— Dataset entries —
↓
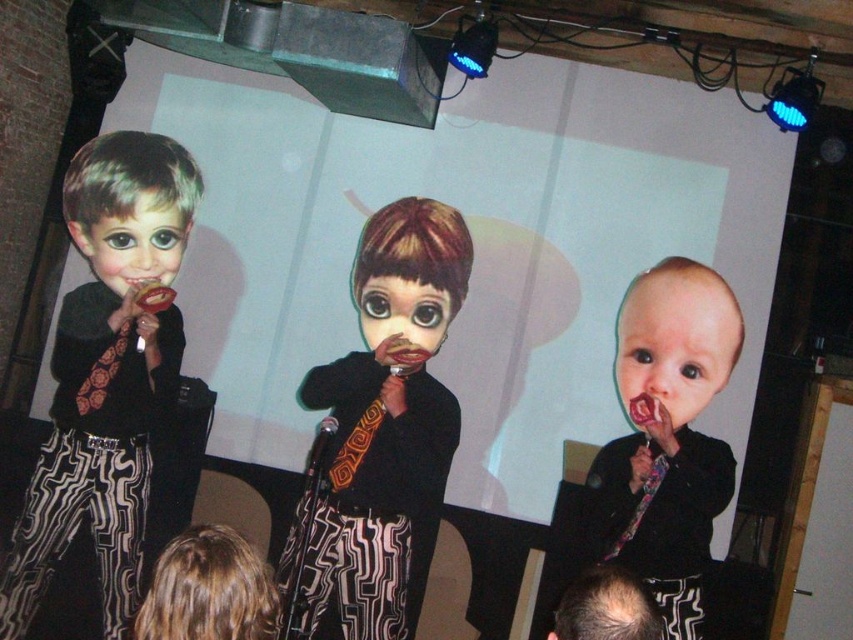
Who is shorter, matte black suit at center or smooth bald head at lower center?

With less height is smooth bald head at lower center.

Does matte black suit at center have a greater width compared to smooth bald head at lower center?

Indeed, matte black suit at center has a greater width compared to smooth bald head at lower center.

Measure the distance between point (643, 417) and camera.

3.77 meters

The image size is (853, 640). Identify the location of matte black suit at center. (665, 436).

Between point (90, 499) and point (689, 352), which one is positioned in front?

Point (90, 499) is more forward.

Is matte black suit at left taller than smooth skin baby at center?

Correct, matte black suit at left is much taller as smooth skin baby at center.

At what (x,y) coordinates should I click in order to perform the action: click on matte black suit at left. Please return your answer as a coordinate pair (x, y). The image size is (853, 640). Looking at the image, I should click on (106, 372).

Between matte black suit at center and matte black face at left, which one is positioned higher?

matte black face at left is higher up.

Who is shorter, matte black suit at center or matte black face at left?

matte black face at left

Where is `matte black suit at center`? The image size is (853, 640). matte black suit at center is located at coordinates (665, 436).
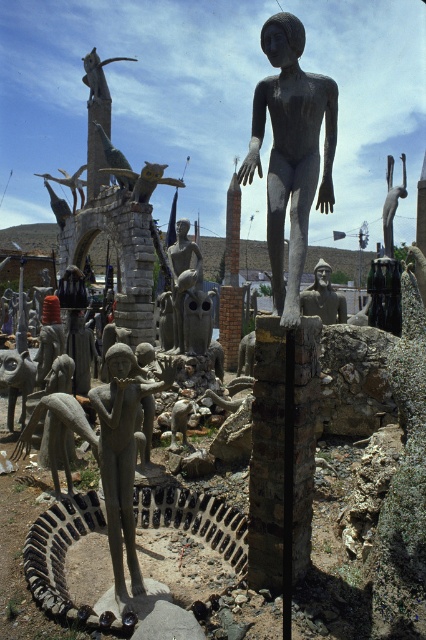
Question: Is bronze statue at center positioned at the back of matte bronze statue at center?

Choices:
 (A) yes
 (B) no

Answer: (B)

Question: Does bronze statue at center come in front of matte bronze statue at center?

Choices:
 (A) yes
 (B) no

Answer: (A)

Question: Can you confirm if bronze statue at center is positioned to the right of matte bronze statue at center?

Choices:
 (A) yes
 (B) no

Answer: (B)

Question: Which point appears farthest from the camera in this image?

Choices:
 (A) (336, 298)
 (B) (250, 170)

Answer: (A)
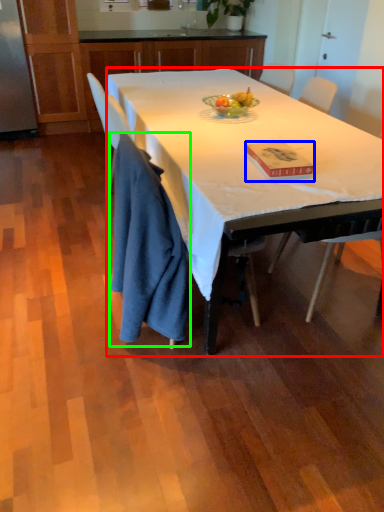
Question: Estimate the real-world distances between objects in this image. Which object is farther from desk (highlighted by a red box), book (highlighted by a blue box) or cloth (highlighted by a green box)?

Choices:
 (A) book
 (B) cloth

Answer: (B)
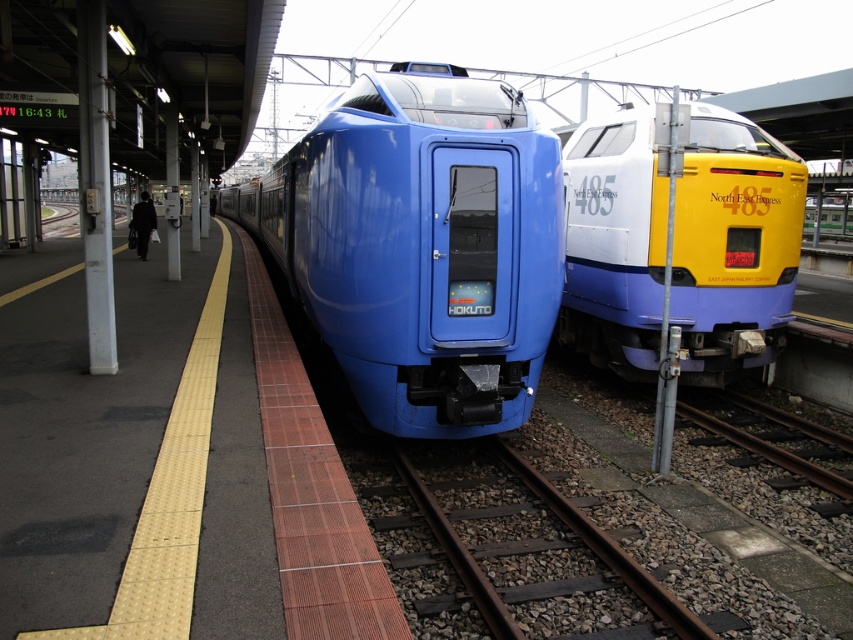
↑
— EXERCISE OBJECTIVE —
Please copy out all of the data above word for word, leaving the pictures out of your answer.

— OUTPUT BELOW —
Who is shorter, matte black suit at center or smooth bald head at lower center?

With less height is smooth bald head at lower center.

Does matte black suit at center have a greater width compared to smooth bald head at lower center?

Indeed, matte black suit at center has a greater width compared to smooth bald head at lower center.

Measure the distance between point (643, 417) and camera.

3.77 meters

The image size is (853, 640). Identify the location of matte black suit at center. (665, 436).

Between point (90, 499) and point (689, 352), which one is positioned in front?

Point (90, 499) is more forward.

Is matte black suit at left taller than smooth skin baby at center?

Correct, matte black suit at left is much taller as smooth skin baby at center.

At what (x,y) coordinates should I click in order to perform the action: click on matte black suit at left. Please return your answer as a coordinate pair (x, y). The image size is (853, 640). Looking at the image, I should click on (106, 372).

Between matte black suit at center and matte black face at left, which one is positioned higher?

matte black face at left is higher up.

Who is shorter, matte black suit at center or matte black face at left?

matte black face at left

Where is `matte black suit at center`? The image size is (853, 640). matte black suit at center is located at coordinates (665, 436).
Question: Is bronze statue at center positioned at the back of matte bronze statue at center?

Choices:
 (A) yes
 (B) no

Answer: (B)

Question: Does bronze statue at center come in front of matte bronze statue at center?

Choices:
 (A) yes
 (B) no

Answer: (A)

Question: Can you confirm if bronze statue at center is positioned to the right of matte bronze statue at center?

Choices:
 (A) yes
 (B) no

Answer: (B)

Question: Which point appears farthest from the camera in this image?

Choices:
 (A) (336, 298)
 (B) (250, 170)

Answer: (A)
Question: Estimate the real-world distances between objects in this image. Which object is farther from desk (highlighted by a red box), book (highlighted by a blue box) or cloth (highlighted by a green box)?

Choices:
 (A) book
 (B) cloth

Answer: (B)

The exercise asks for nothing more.